Item-finding data
**********

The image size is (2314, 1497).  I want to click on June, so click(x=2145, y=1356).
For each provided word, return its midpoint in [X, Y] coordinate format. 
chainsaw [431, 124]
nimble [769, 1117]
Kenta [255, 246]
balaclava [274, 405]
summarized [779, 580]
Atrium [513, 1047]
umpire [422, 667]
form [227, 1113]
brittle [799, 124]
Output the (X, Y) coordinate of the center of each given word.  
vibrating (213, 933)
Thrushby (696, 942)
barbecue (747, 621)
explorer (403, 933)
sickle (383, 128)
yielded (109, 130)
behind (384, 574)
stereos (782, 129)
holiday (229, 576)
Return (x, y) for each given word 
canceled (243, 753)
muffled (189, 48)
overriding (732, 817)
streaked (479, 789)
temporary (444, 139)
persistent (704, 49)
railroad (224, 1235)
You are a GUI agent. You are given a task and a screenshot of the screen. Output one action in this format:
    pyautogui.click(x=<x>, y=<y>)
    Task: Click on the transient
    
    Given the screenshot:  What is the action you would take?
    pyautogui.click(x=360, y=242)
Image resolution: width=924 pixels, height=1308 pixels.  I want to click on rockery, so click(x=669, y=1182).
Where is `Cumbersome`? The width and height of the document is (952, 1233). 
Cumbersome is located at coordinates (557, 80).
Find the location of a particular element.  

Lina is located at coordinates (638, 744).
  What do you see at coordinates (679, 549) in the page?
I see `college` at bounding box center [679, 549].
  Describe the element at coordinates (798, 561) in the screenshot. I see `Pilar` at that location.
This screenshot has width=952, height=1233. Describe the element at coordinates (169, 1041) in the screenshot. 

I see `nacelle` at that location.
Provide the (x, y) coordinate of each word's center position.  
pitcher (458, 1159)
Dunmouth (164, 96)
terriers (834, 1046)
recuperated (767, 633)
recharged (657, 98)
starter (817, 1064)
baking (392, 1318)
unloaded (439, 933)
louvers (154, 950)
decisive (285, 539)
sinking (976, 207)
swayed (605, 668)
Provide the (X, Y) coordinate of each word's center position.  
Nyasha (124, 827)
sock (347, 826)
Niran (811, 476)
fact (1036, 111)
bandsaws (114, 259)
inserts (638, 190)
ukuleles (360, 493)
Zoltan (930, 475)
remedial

**********

### Work instructions
Reproduce everything from the line containing "umpire [422, 667]" down to the line containing "baking (392, 1318)", swapping "stereos" for "speakers" and leaving all else unchanged.

### Task solution
umpire [422, 667]
form [227, 1113]
brittle [799, 124]
Output the (X, Y) coordinate of the center of each given word.  
vibrating (213, 933)
Thrushby (696, 942)
barbecue (747, 621)
explorer (403, 933)
sickle (383, 128)
yielded (109, 130)
behind (384, 574)
speakers (782, 129)
holiday (229, 576)
Return (x, y) for each given word 
canceled (243, 753)
muffled (189, 48)
overriding (732, 817)
streaked (479, 789)
temporary (444, 139)
persistent (704, 49)
railroad (224, 1235)
You are a GUI agent. You are given a task and a screenshot of the screen. Output one action in this format:
    pyautogui.click(x=<x>, y=<y>)
    Task: Click on the transient
    
    Given the screenshot:  What is the action you would take?
    pyautogui.click(x=360, y=242)
Image resolution: width=924 pixels, height=1308 pixels.  I want to click on rockery, so click(x=669, y=1182).
Where is `Cumbersome`? The width and height of the document is (952, 1233). 
Cumbersome is located at coordinates (557, 80).
Find the location of a particular element.  

Lina is located at coordinates (638, 744).
  What do you see at coordinates (679, 549) in the page?
I see `college` at bounding box center [679, 549].
  Describe the element at coordinates (798, 561) in the screenshot. I see `Pilar` at that location.
This screenshot has width=952, height=1233. Describe the element at coordinates (169, 1041) in the screenshot. 

I see `nacelle` at that location.
Provide the (x, y) coordinate of each word's center position.  
pitcher (458, 1159)
Dunmouth (164, 96)
terriers (834, 1046)
recuperated (767, 633)
recharged (657, 98)
starter (817, 1064)
baking (392, 1318)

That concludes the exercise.